Provided records below:
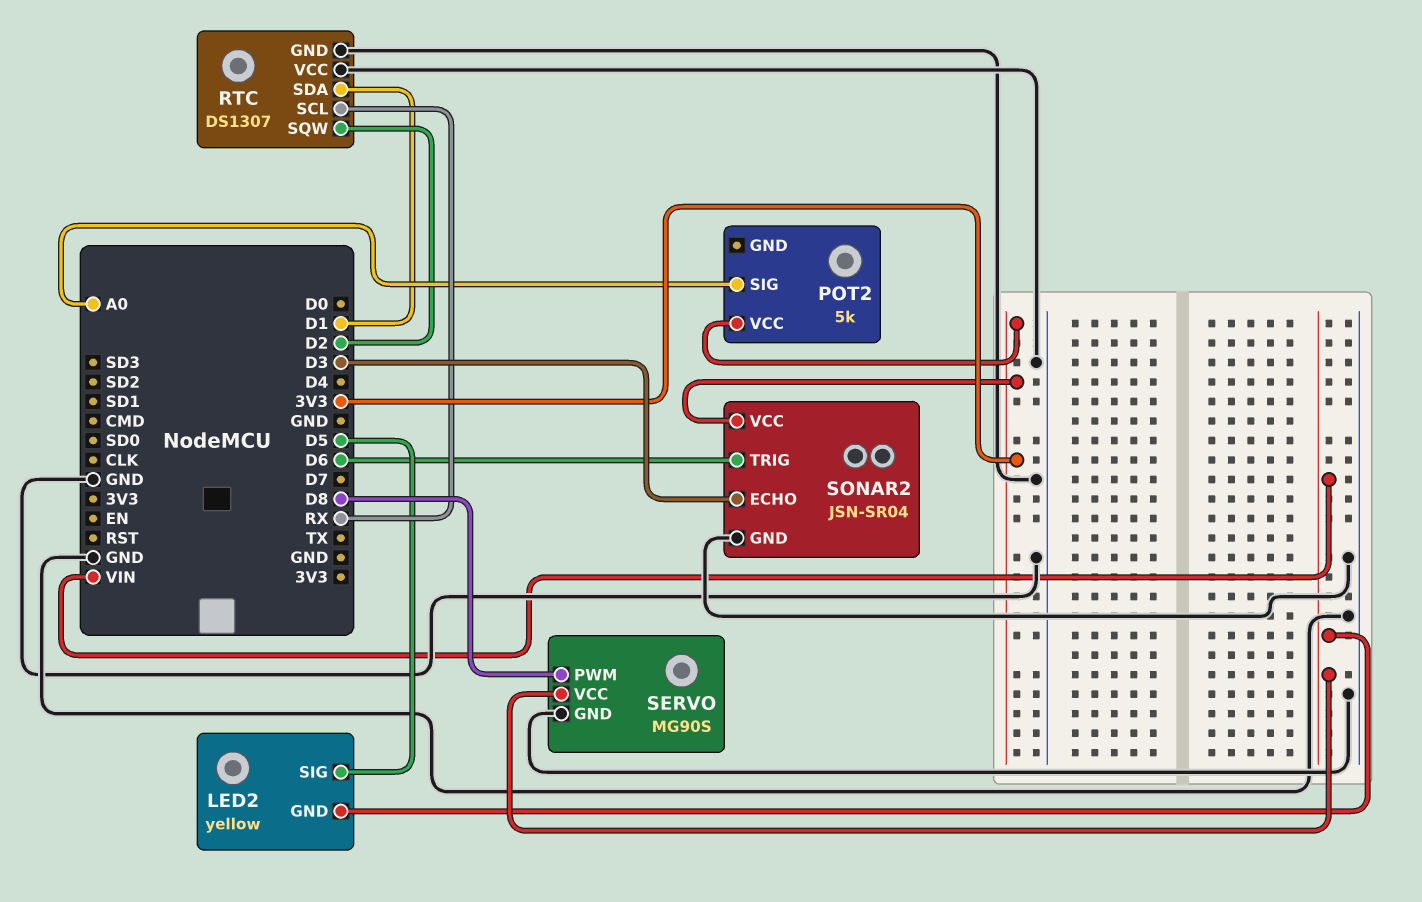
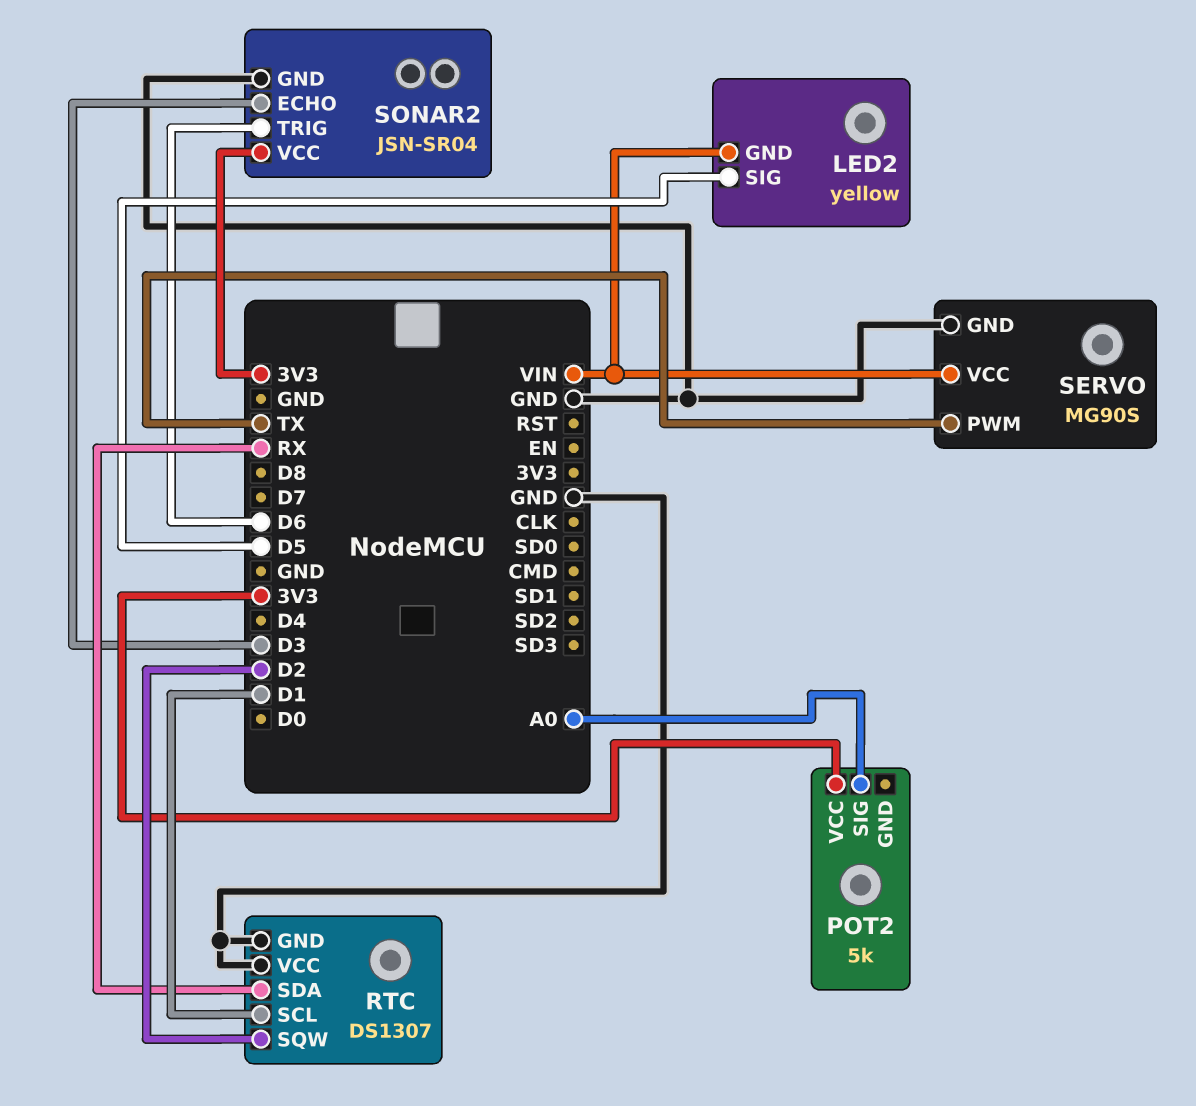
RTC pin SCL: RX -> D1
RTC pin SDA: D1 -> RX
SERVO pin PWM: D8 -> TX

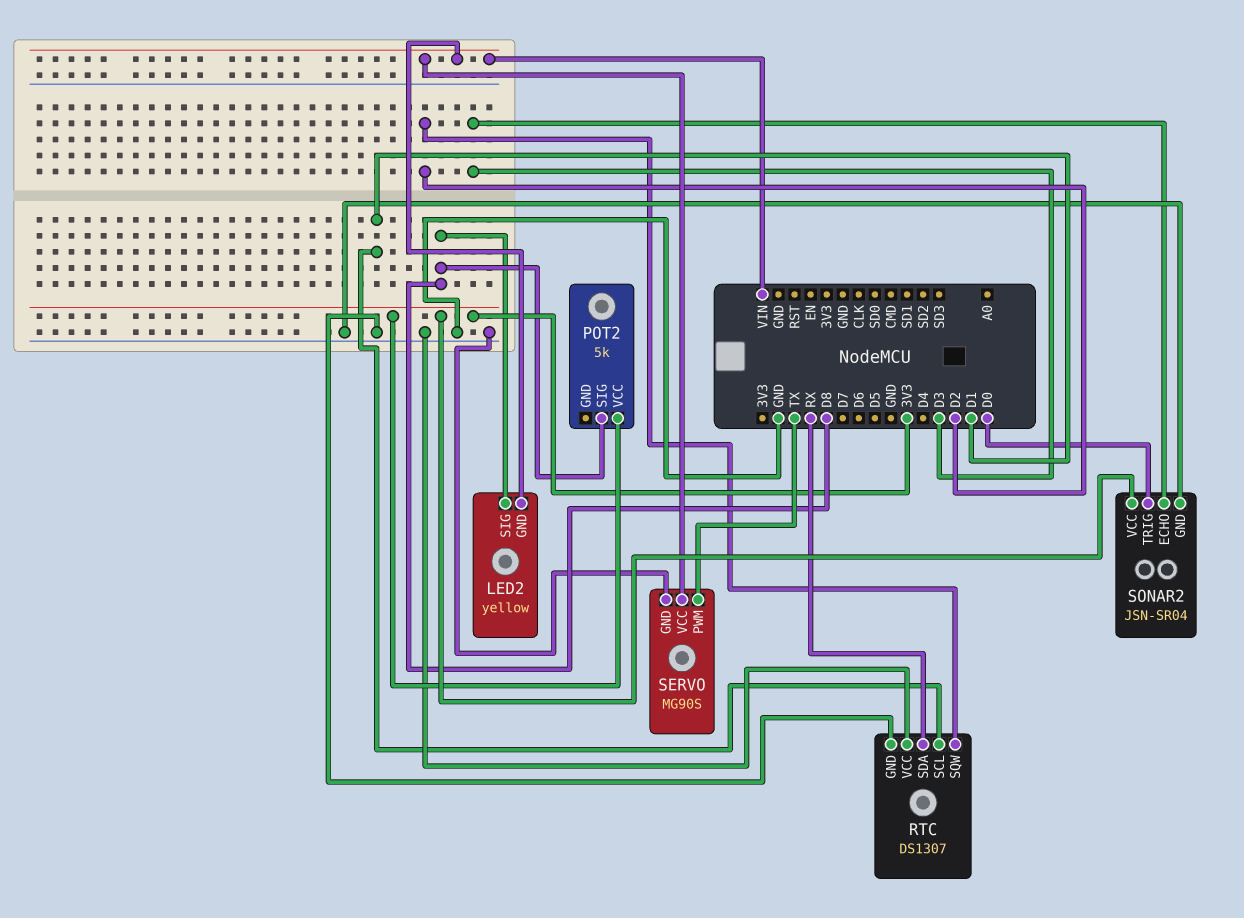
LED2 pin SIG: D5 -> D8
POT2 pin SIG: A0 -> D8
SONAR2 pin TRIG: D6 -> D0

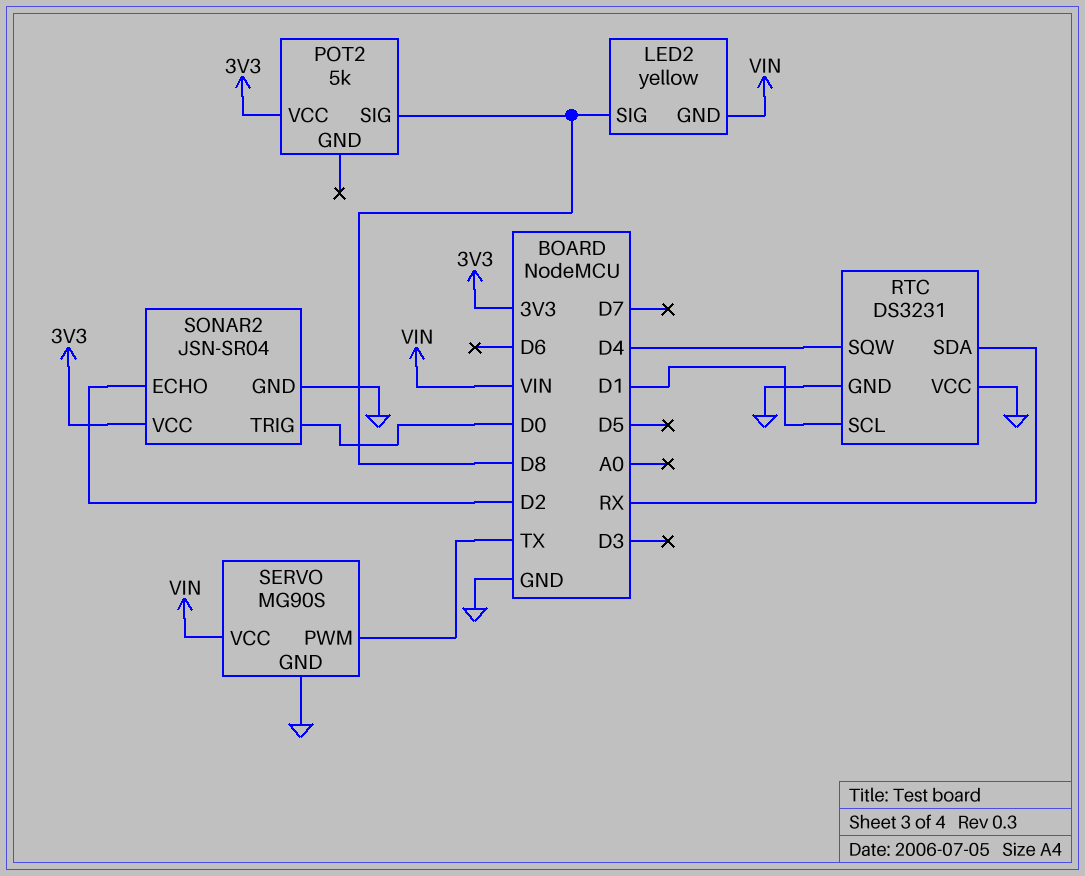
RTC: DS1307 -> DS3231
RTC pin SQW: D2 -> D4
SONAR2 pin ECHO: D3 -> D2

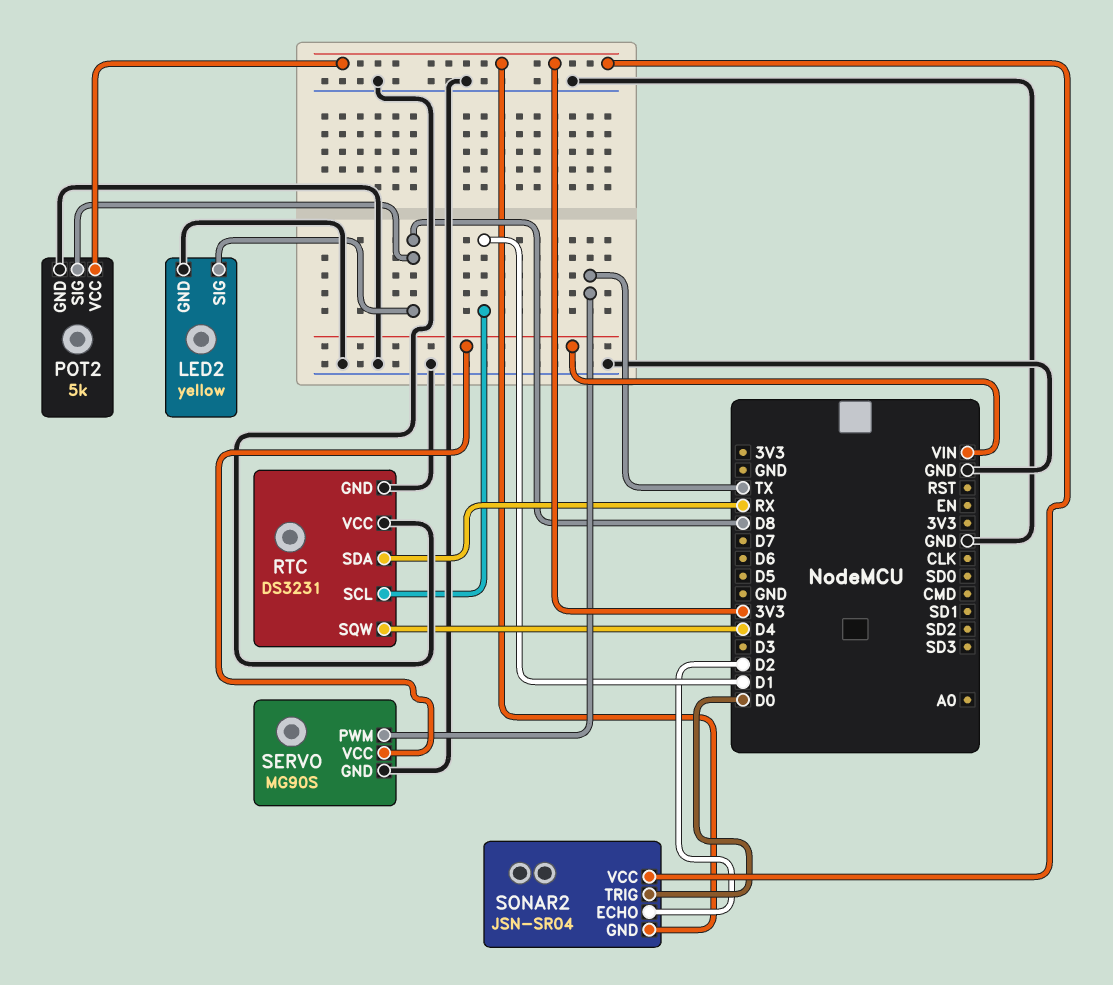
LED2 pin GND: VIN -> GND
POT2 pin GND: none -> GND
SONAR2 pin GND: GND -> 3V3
End of Provided records.
Problem details:
Because the pictures are not wanted, retype every record exactly without them.

Solved exercise:
RTC pin SCL: RX -> D1
RTC pin SDA: D1 -> RX
SERVO pin PWM: D8 -> TX

LED2 pin SIG: D5 -> D8
POT2 pin SIG: A0 -> D8
SONAR2 pin TRIG: D6 -> D0

RTC: DS1307 -> DS3231
RTC pin SQW: D2 -> D4
SONAR2 pin ECHO: D3 -> D2

LED2 pin GND: VIN -> GND
POT2 pin GND: none -> GND
SONAR2 pin GND: GND -> 3V3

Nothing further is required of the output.